**Work instructions**: Each line holding the string "degrees" is to be copied from the data.

──────── Records for this exercise

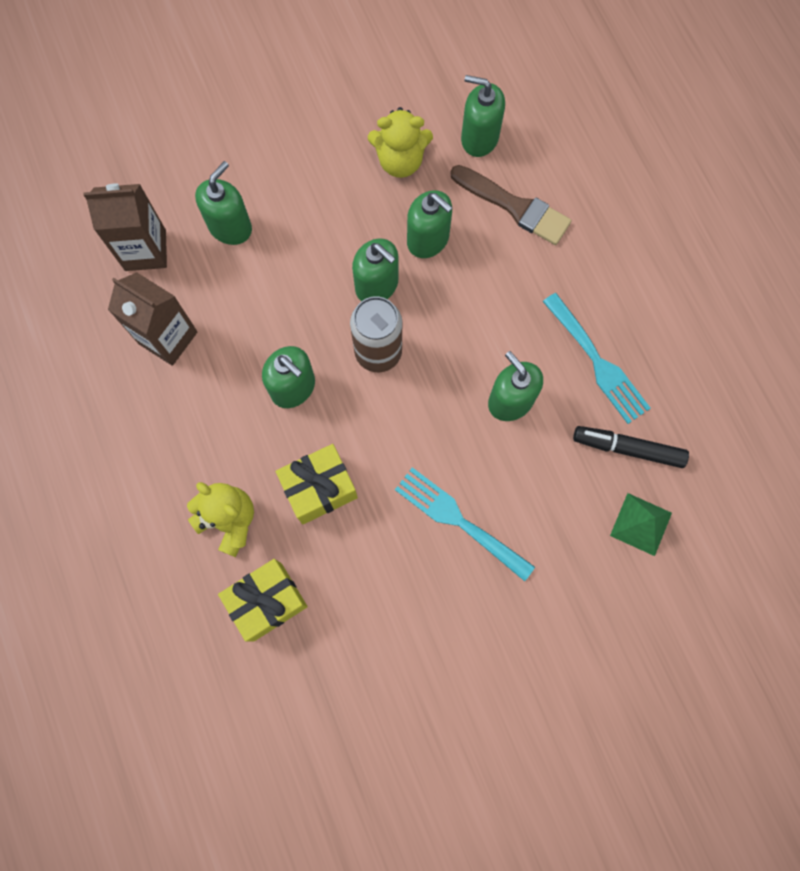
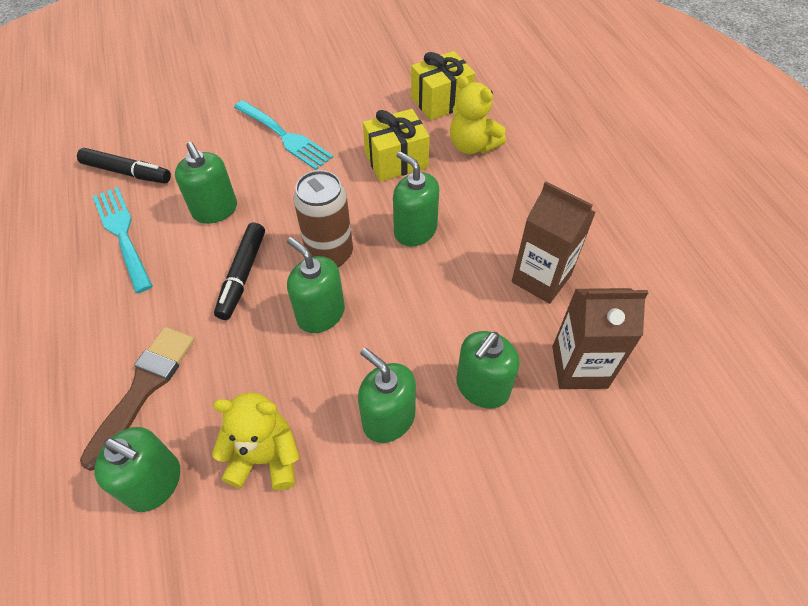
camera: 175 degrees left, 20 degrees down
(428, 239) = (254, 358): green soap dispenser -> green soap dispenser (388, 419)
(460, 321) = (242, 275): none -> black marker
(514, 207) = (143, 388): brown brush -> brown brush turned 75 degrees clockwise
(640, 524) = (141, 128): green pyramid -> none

────────────────

**Task answer**:
camera: 175 degrees left, 20 degrees down
(514, 207) = (143, 388): brown brush -> brown brush turned 75 degrees clockwise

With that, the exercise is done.